Assigned task |
Retype, word for word, every line of the records below starting at the one that contains "black brush: 1 -> 5" and ending at the one that contains "brown duck: 2 -> 3"; include both of those lines and nothing more.
*** Material for this task Section Begins ***
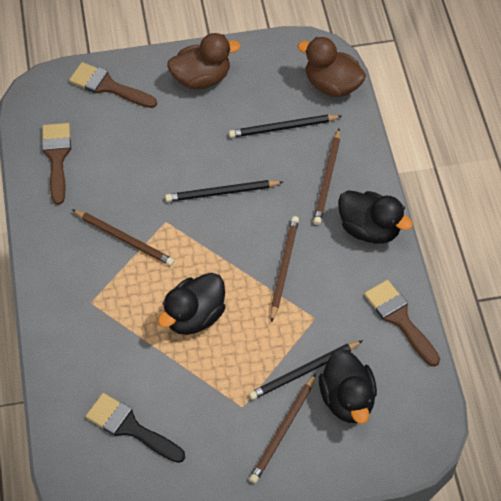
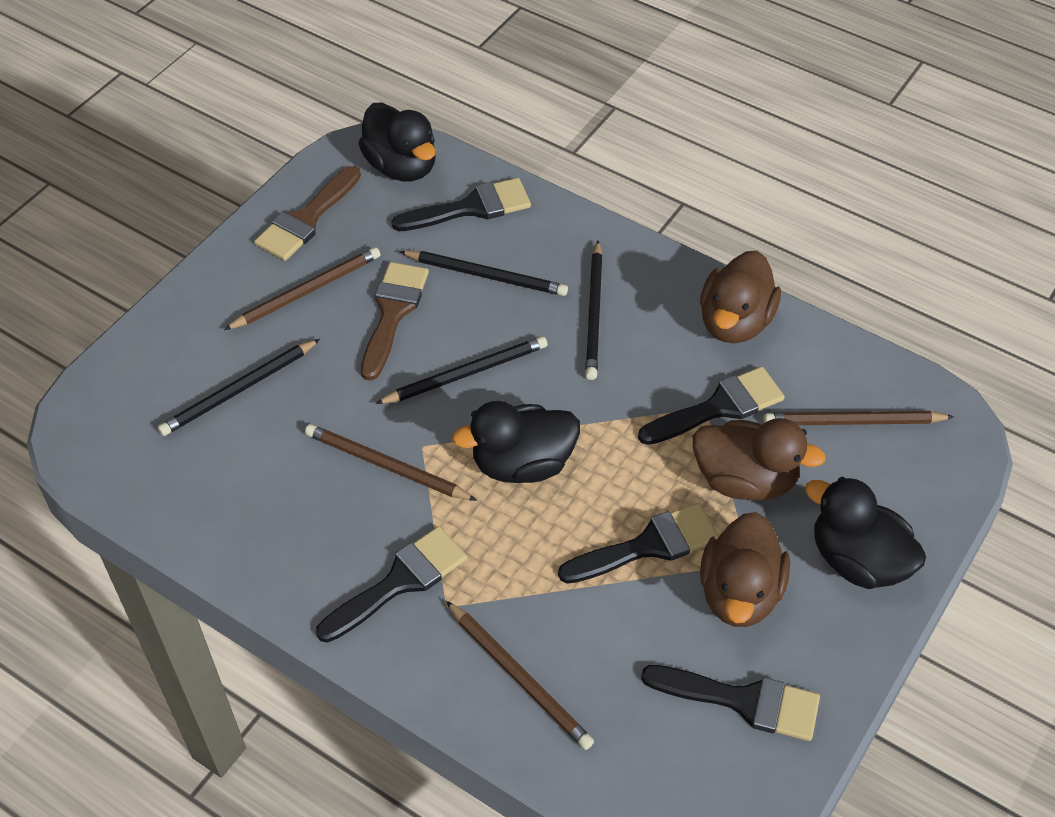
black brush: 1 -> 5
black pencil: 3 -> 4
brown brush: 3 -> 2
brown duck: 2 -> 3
*** Material for this task Section Ends ***
*** Material for this task Section Begins ***
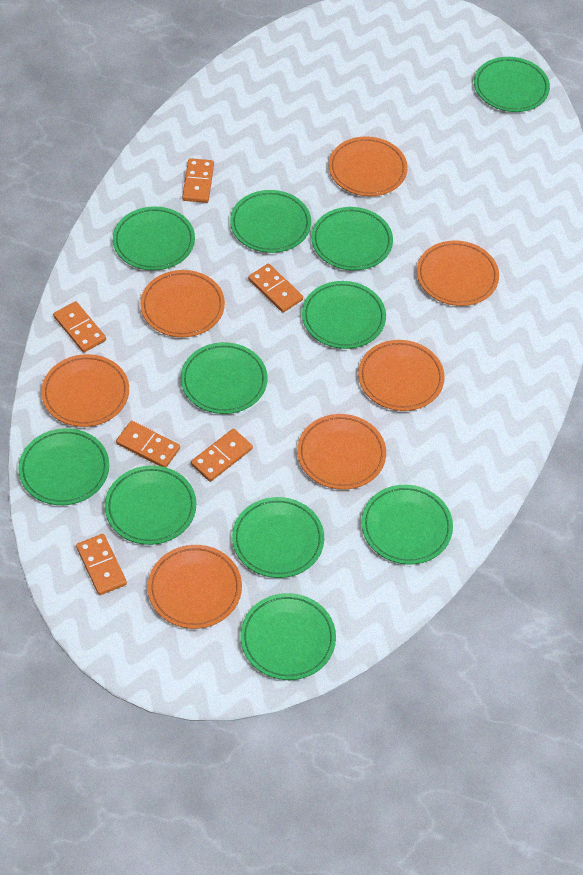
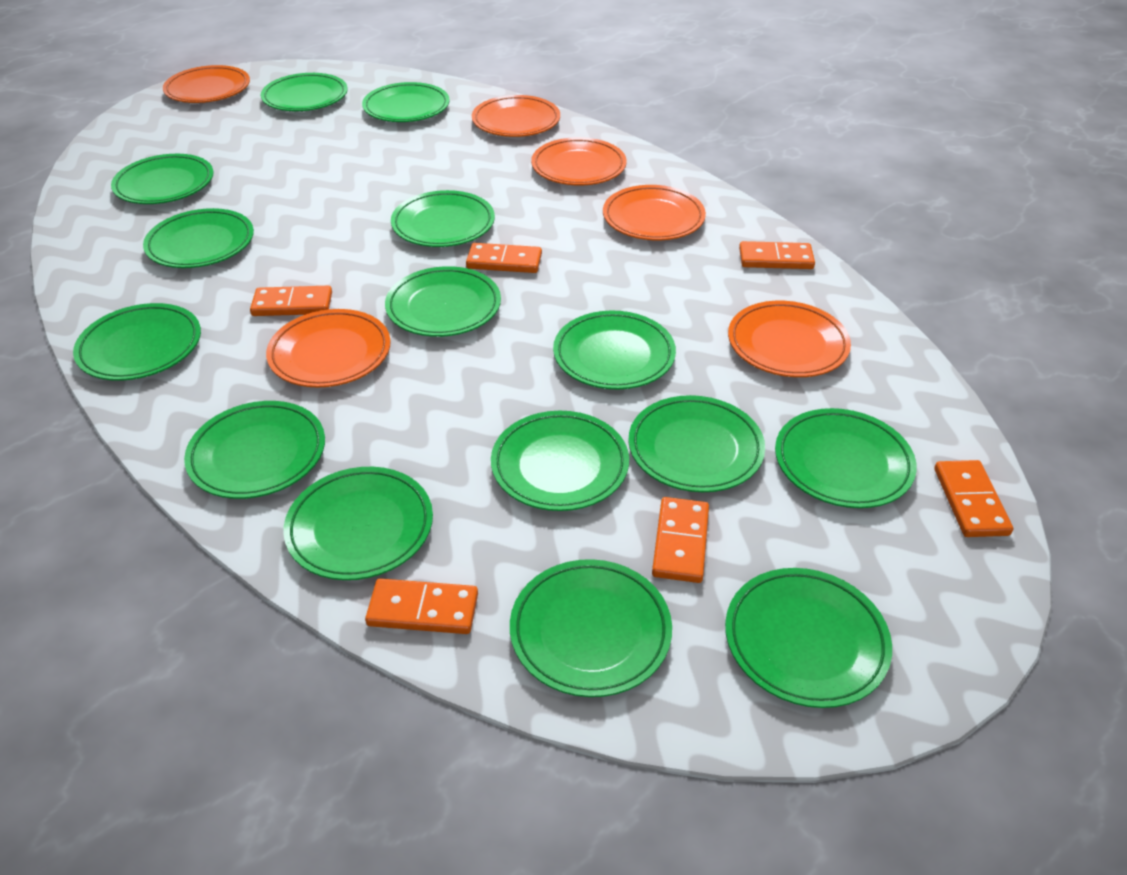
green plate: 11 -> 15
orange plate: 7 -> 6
*** Material for this task Section Ends ***
Result |
black brush: 1 -> 5
black pencil: 3 -> 4
brown brush: 3 -> 2
brown duck: 2 -> 3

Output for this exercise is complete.